PROMPT.
Every record that follows should be written out word for word; the pictures stay out.

Colored object listings
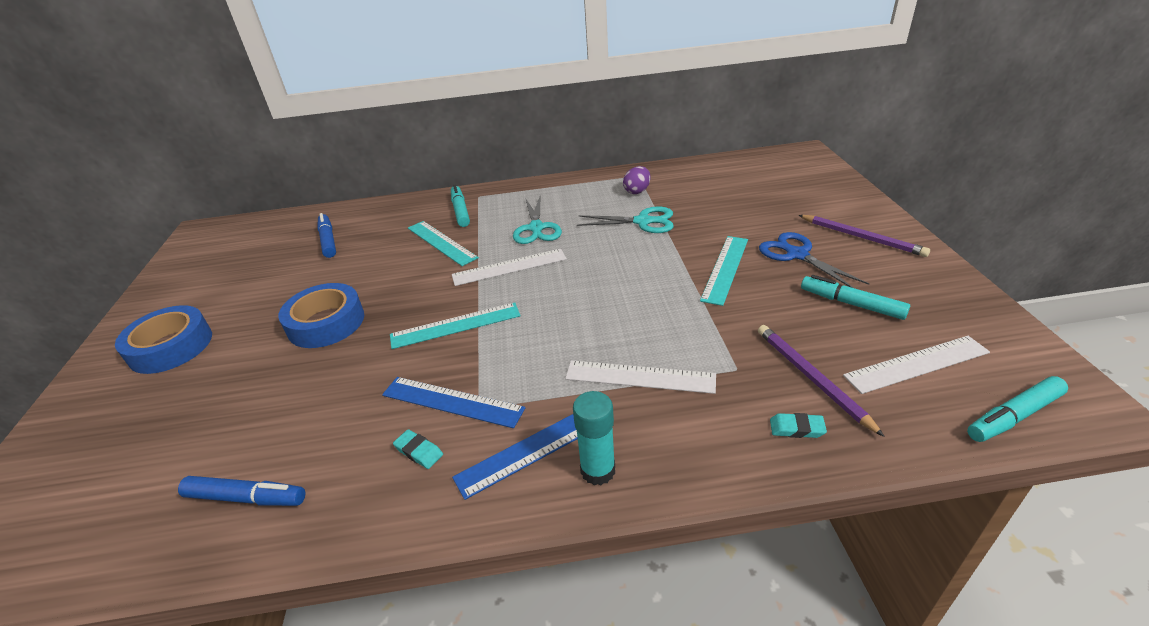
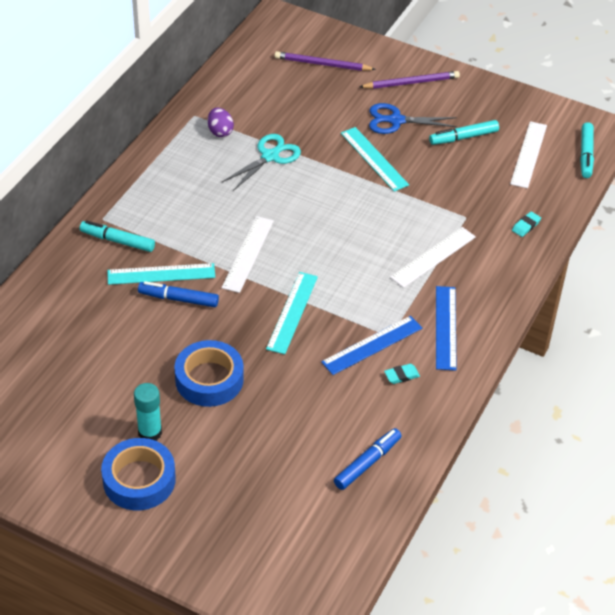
camera: 60 degrees left, 10 degrees up
blue marker [317,213,336,258] -> blue marker moved to [138,281,219,307]
turquoise scissors [513,197,562,244] -> none
turquoise glue stick [573,391,615,485] -> turquoise glue stick moved to [134,383,162,441]
purple pencil [758,325,885,437] -> purple pencil moved to [275,51,376,71]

EXERCISE RESULT.
camera: 60 degrees left, 10 degrees up
blue marker [317,213,336,258] -> blue marker moved to [138,281,219,307]
turquoise scissors [513,197,562,244] -> none
turquoise glue stick [573,391,615,485] -> turquoise glue stick moved to [134,383,162,441]
purple pencil [758,325,885,437] -> purple pencil moved to [275,51,376,71]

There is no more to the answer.